*WORK REQUIRED:*
Repeat exactly, and only, the lines of the entries below from the one with "Where the cottage/bright" through the one with "The size of", both ends included.

*DATA RECORDS:*

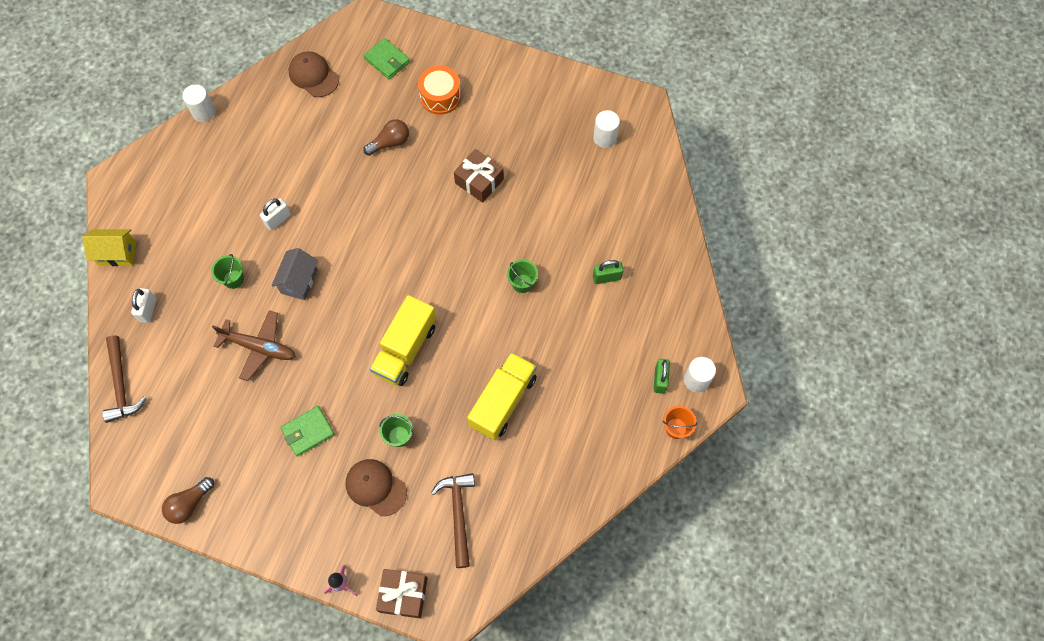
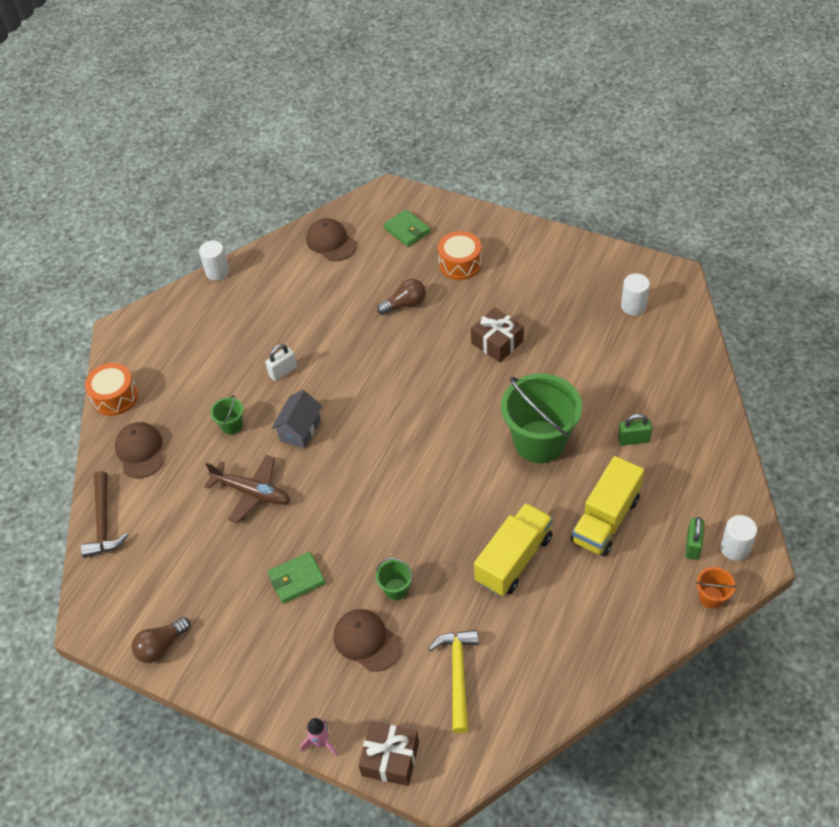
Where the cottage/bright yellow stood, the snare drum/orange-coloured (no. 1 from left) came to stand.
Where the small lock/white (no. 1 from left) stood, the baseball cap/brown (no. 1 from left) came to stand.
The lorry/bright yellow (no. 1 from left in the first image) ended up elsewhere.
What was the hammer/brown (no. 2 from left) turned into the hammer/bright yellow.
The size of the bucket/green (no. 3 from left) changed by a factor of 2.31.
* * *
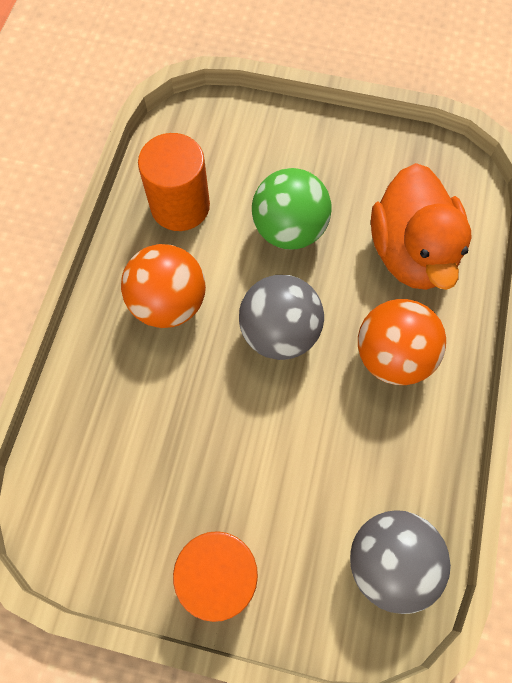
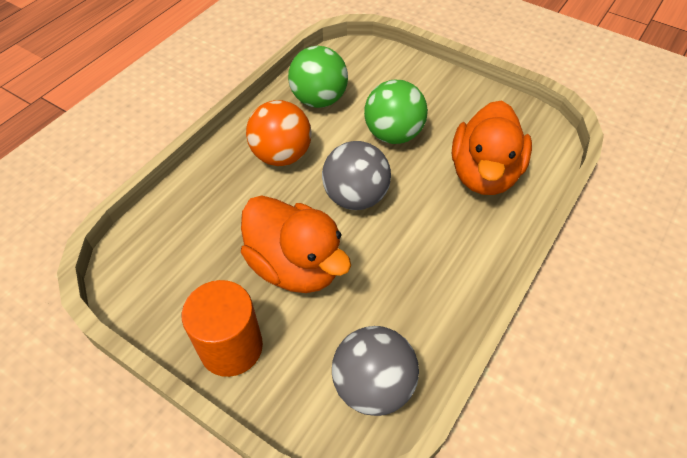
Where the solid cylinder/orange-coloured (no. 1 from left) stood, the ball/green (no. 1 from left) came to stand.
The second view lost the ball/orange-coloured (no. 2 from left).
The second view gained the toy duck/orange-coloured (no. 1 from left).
* * *
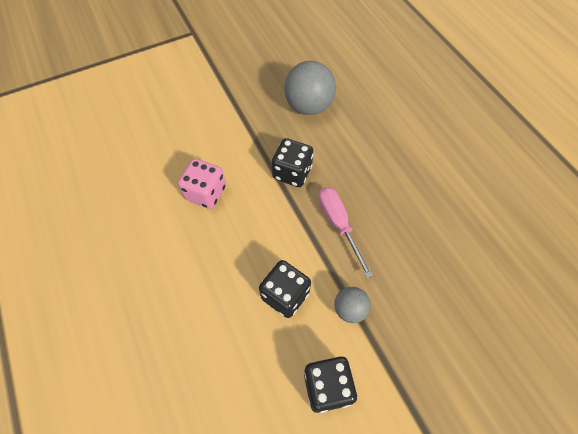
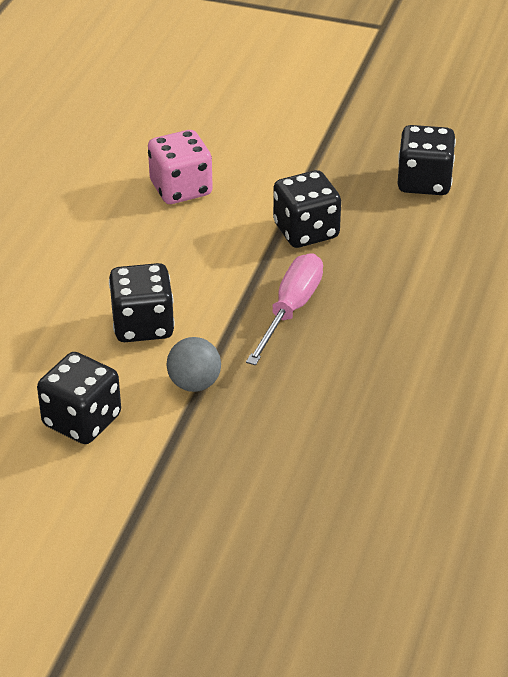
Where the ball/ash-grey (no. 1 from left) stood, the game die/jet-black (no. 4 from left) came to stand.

*ANSWER TO THIS EXERCISE:*
Where the cottage/bright yellow stood, the snare drum/orange-coloured (no. 1 from left) came to stand.
Where the small lock/white (no. 1 from left) stood, the baseball cap/brown (no. 1 from left) came to stand.
The lorry/bright yellow (no. 1 from left in the first image) ended up elsewhere.
What was the hammer/brown (no. 2 from left) turned into the hammer/bright yellow.
The size of the bucket/green (no. 3 from left) changed by a factor of 2.31.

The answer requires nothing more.